* BEGIN Given data *

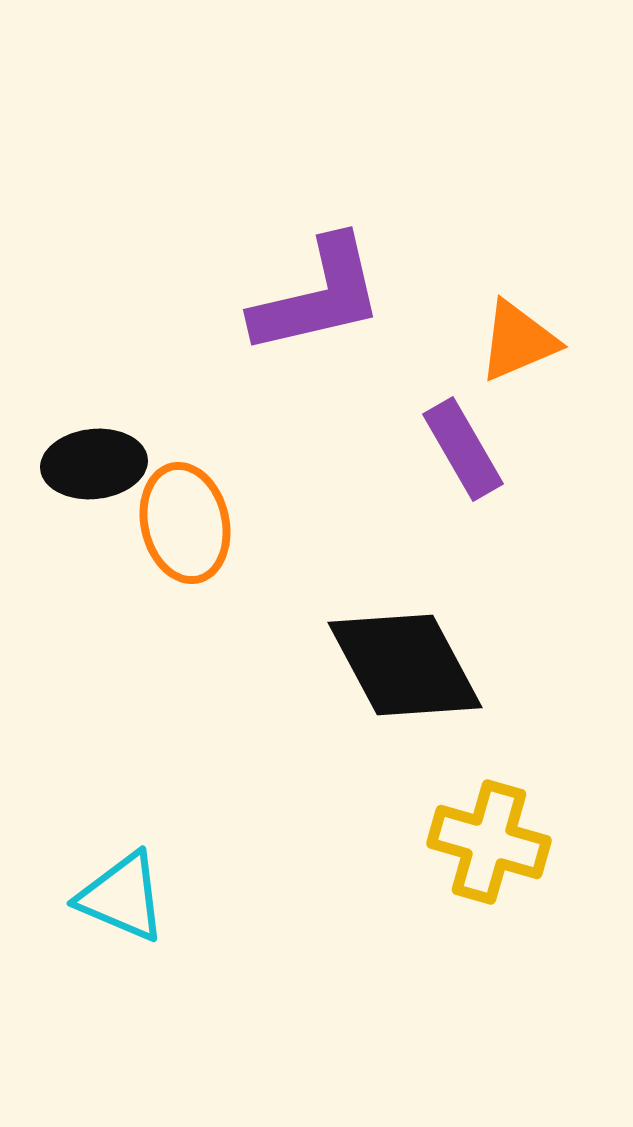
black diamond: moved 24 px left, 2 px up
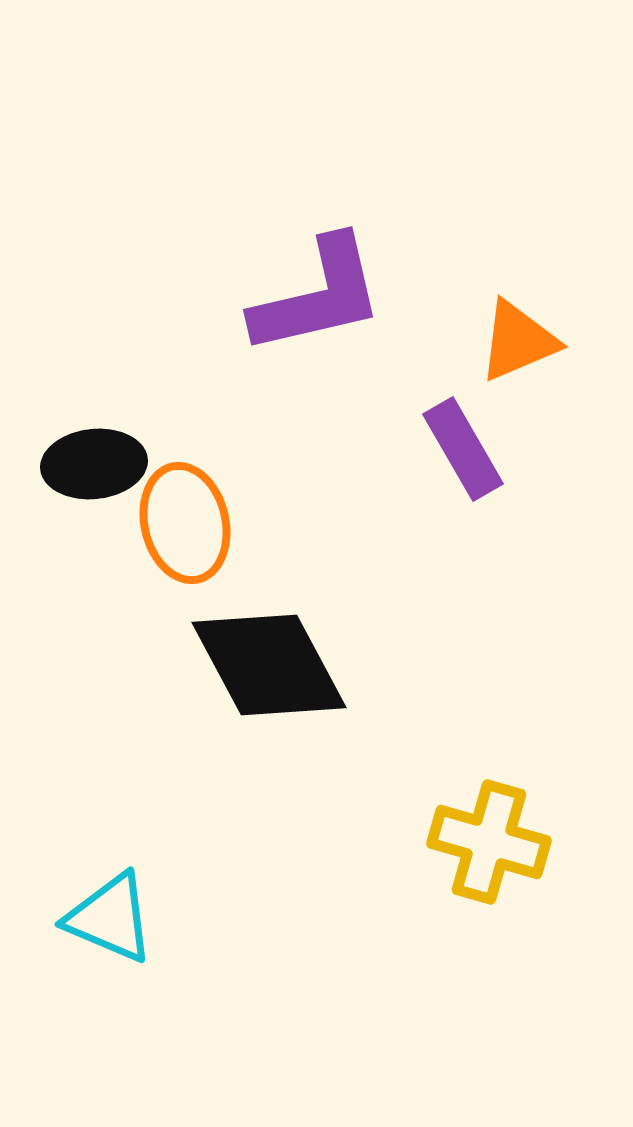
black diamond: moved 136 px left
cyan triangle: moved 12 px left, 21 px down
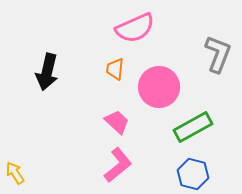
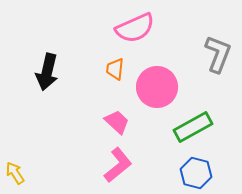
pink circle: moved 2 px left
blue hexagon: moved 3 px right, 1 px up
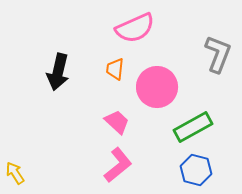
black arrow: moved 11 px right
blue hexagon: moved 3 px up
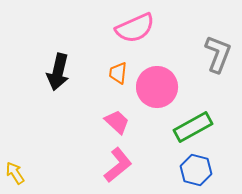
orange trapezoid: moved 3 px right, 4 px down
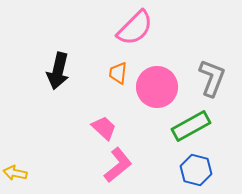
pink semicircle: rotated 21 degrees counterclockwise
gray L-shape: moved 6 px left, 24 px down
black arrow: moved 1 px up
pink trapezoid: moved 13 px left, 6 px down
green rectangle: moved 2 px left, 1 px up
yellow arrow: rotated 45 degrees counterclockwise
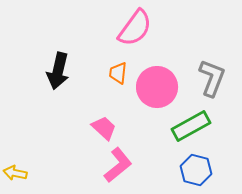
pink semicircle: rotated 9 degrees counterclockwise
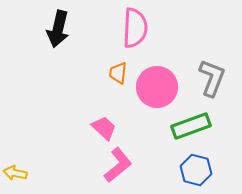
pink semicircle: rotated 33 degrees counterclockwise
black arrow: moved 42 px up
green rectangle: rotated 9 degrees clockwise
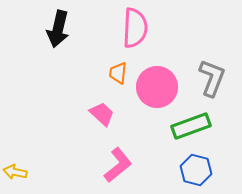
pink trapezoid: moved 2 px left, 14 px up
yellow arrow: moved 1 px up
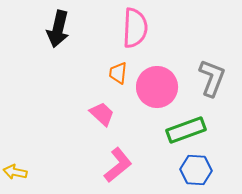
green rectangle: moved 5 px left, 4 px down
blue hexagon: rotated 12 degrees counterclockwise
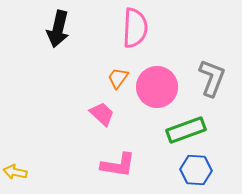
orange trapezoid: moved 5 px down; rotated 30 degrees clockwise
pink L-shape: rotated 48 degrees clockwise
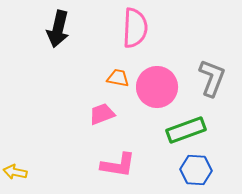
orange trapezoid: rotated 65 degrees clockwise
pink trapezoid: rotated 64 degrees counterclockwise
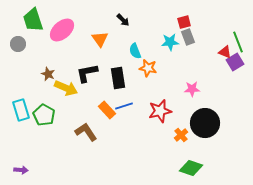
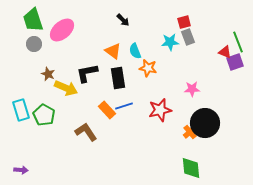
orange triangle: moved 13 px right, 12 px down; rotated 18 degrees counterclockwise
gray circle: moved 16 px right
purple square: rotated 12 degrees clockwise
red star: moved 1 px up
orange cross: moved 9 px right, 3 px up
green diamond: rotated 65 degrees clockwise
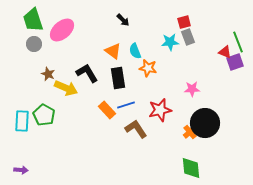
black L-shape: rotated 70 degrees clockwise
blue line: moved 2 px right, 1 px up
cyan rectangle: moved 1 px right, 11 px down; rotated 20 degrees clockwise
brown L-shape: moved 50 px right, 3 px up
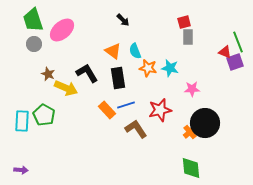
gray rectangle: rotated 21 degrees clockwise
cyan star: moved 26 px down; rotated 18 degrees clockwise
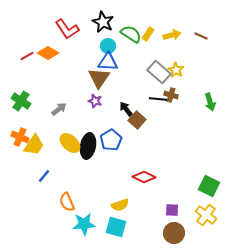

* END Given data *

Can you update every one of the records above so that "counterclockwise" becomes "anticlockwise" and nothing else changes? Leave the picture lines out of your answer.

Problem solution:
black diamond: moved 24 px left, 2 px up
black diamond: moved 136 px left
cyan triangle: moved 12 px left, 21 px down
pink circle: moved 2 px left
blue hexagon: moved 3 px right, 1 px up
black arrow: moved 11 px right
blue hexagon: moved 3 px up
orange trapezoid: moved 3 px right, 4 px down
pink semicircle: rotated 21 degrees anticlockwise
gray L-shape: moved 6 px left, 24 px down
black arrow: moved 1 px up
pink trapezoid: moved 13 px left, 6 px down
green rectangle: moved 2 px left, 1 px up
yellow arrow: rotated 45 degrees anticlockwise
pink semicircle: rotated 9 degrees anticlockwise
pink semicircle: rotated 33 degrees anticlockwise
black arrow: moved 42 px up
green rectangle: rotated 9 degrees clockwise
pink trapezoid: moved 2 px left, 14 px up
yellow arrow: moved 1 px up
green rectangle: moved 5 px left, 4 px down
blue hexagon: rotated 12 degrees anticlockwise
orange trapezoid: moved 5 px down; rotated 30 degrees clockwise
pink L-shape: rotated 48 degrees clockwise
orange trapezoid: rotated 65 degrees clockwise
pink trapezoid: rotated 64 degrees anticlockwise
orange triangle: moved 13 px right, 12 px down; rotated 18 degrees anticlockwise
gray circle: moved 16 px right
purple square: rotated 12 degrees clockwise
red star: moved 1 px up
orange cross: moved 9 px right, 3 px up
green diamond: rotated 65 degrees clockwise
black L-shape: rotated 70 degrees clockwise
blue line: moved 2 px right, 1 px up
cyan rectangle: moved 1 px right, 11 px down; rotated 20 degrees clockwise
brown L-shape: moved 50 px right, 3 px up
gray rectangle: rotated 21 degrees clockwise
cyan star: moved 26 px down; rotated 18 degrees clockwise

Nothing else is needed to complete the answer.